== Supplied material ==
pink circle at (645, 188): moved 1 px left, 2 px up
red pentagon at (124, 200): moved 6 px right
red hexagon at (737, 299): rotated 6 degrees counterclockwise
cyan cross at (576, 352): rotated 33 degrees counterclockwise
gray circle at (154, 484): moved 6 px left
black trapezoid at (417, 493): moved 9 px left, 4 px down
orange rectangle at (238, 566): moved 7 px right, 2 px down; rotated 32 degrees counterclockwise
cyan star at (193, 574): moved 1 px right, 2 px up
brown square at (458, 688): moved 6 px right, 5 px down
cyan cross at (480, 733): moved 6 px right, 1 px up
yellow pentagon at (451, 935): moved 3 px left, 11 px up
===
== Supplied material ==
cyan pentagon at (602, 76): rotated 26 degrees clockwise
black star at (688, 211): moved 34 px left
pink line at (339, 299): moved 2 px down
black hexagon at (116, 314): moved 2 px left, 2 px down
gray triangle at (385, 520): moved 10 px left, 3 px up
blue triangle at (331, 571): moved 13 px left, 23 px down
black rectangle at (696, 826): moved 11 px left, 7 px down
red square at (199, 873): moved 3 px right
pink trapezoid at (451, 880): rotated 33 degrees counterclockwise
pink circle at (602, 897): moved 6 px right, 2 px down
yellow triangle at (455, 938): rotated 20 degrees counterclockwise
===
* _Exercise directions_:
Find the word "left" in the listing and copy each line that contains it.

* _Problem solution_:
pink circle at (645, 188): moved 1 px left, 2 px up
gray circle at (154, 484): moved 6 px left
black trapezoid at (417, 493): moved 9 px left, 4 px down
yellow pentagon at (451, 935): moved 3 px left, 11 px up
black star at (688, 211): moved 34 px left
black hexagon at (116, 314): moved 2 px left, 2 px down
gray triangle at (385, 520): moved 10 px left, 3 px up
blue triangle at (331, 571): moved 13 px left, 23 px down
black rectangle at (696, 826): moved 11 px left, 7 px down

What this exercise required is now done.